| THE TASK |
Among the lines below, keep only those from the one containing "(495, 410) = (505, 452): red" through the one containing "(657, 408) = (643, 397): black", and reproduce them exactly.

-------------------------

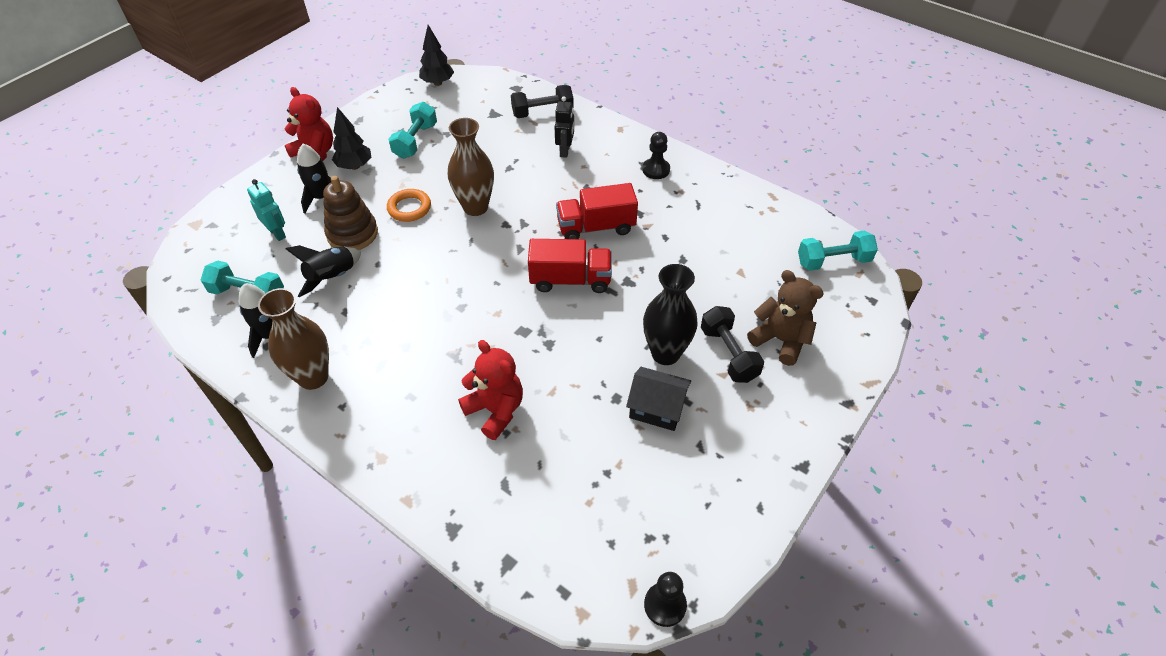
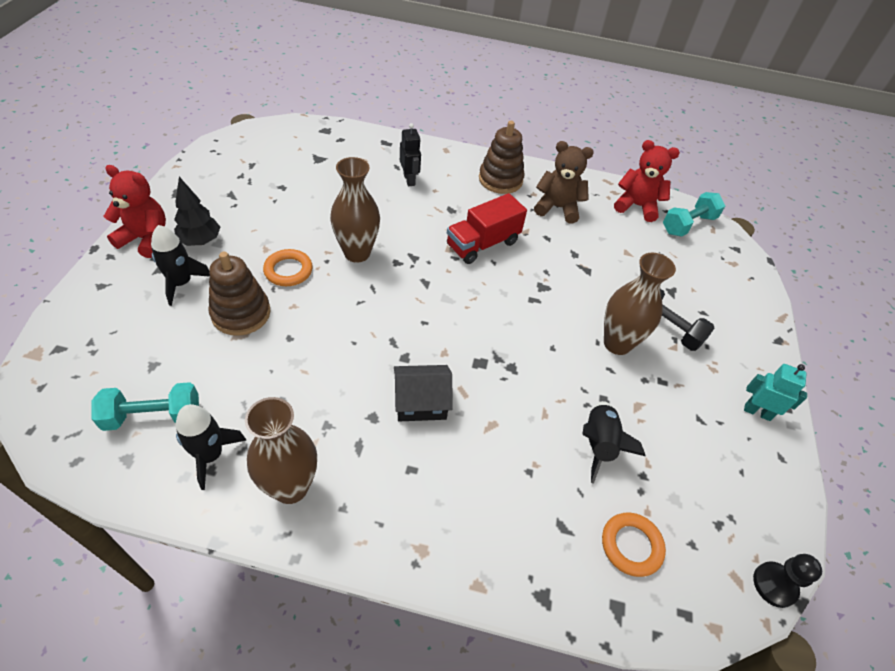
camera: 30 degrees left, 0 degrees up
(277, 233) = (150, 336): turquoise robot -> turquoise robot (757, 412)
(332, 277) = (246, 367): black rocket -> black rocket (598, 444)
(415, 141) = (253, 201): turquoise dumbbell -> none
(438, 83) = (242, 139): black tree -> none
(495, 410) = (505, 452): red teddy bear -> red teddy bear (636, 206)
(542, 112) = (365, 148): black dumbbell -> none
(554, 522) = (631, 546): none -> orange ring
(570, 280) = (491, 299): red truck -> none
(656, 170) = (500, 180): black pawn -> brown stacking toy
(657, 408) = (643, 397): black house -> black house (421, 402)
(665, 353) = (617, 343): black vase -> brown vase
(780, 340) = (696, 303): brown teddy bear -> brown teddy bear (557, 208)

-------------------------

| RESULT |
(495, 410) = (505, 452): red teddy bear -> red teddy bear (636, 206)
(542, 112) = (365, 148): black dumbbell -> none
(554, 522) = (631, 546): none -> orange ring
(570, 280) = (491, 299): red truck -> none
(656, 170) = (500, 180): black pawn -> brown stacking toy
(657, 408) = (643, 397): black house -> black house (421, 402)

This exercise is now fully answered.